<<<<

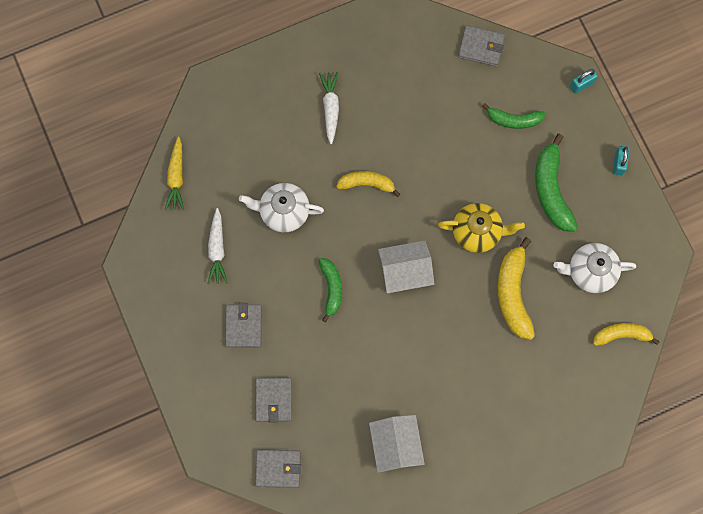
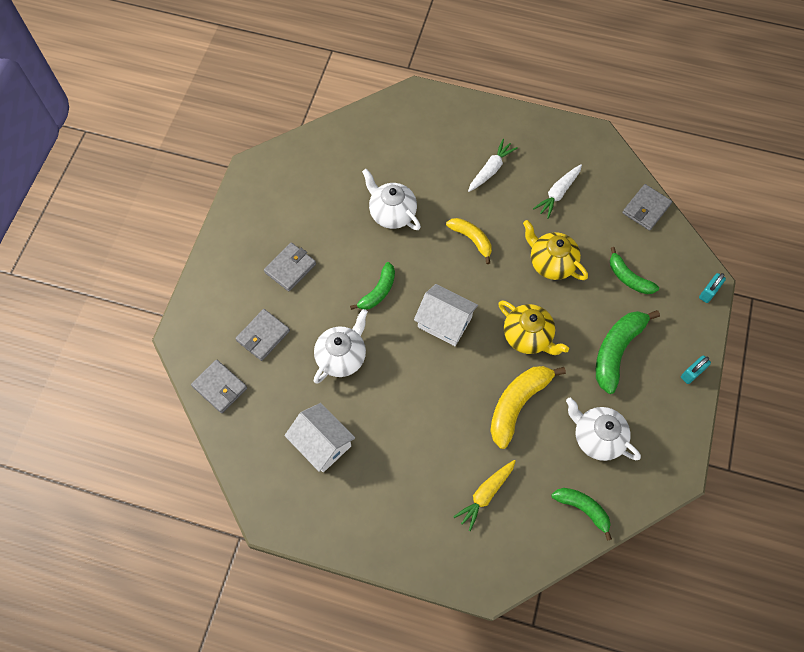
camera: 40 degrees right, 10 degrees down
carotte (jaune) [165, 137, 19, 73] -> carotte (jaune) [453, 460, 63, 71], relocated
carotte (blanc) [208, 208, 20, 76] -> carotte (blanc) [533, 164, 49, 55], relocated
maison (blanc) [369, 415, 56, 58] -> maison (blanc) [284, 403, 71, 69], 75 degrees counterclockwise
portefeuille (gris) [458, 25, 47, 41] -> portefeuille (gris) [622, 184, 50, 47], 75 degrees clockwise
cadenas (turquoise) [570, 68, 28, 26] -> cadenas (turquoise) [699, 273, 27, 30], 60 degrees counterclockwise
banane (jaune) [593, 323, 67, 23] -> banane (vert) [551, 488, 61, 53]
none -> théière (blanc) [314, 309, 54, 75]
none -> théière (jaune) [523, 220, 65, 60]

>>>>

### Problem statement:
Count every line in the listing above that holds "relocated", then report only the count.

### Result for this task:
2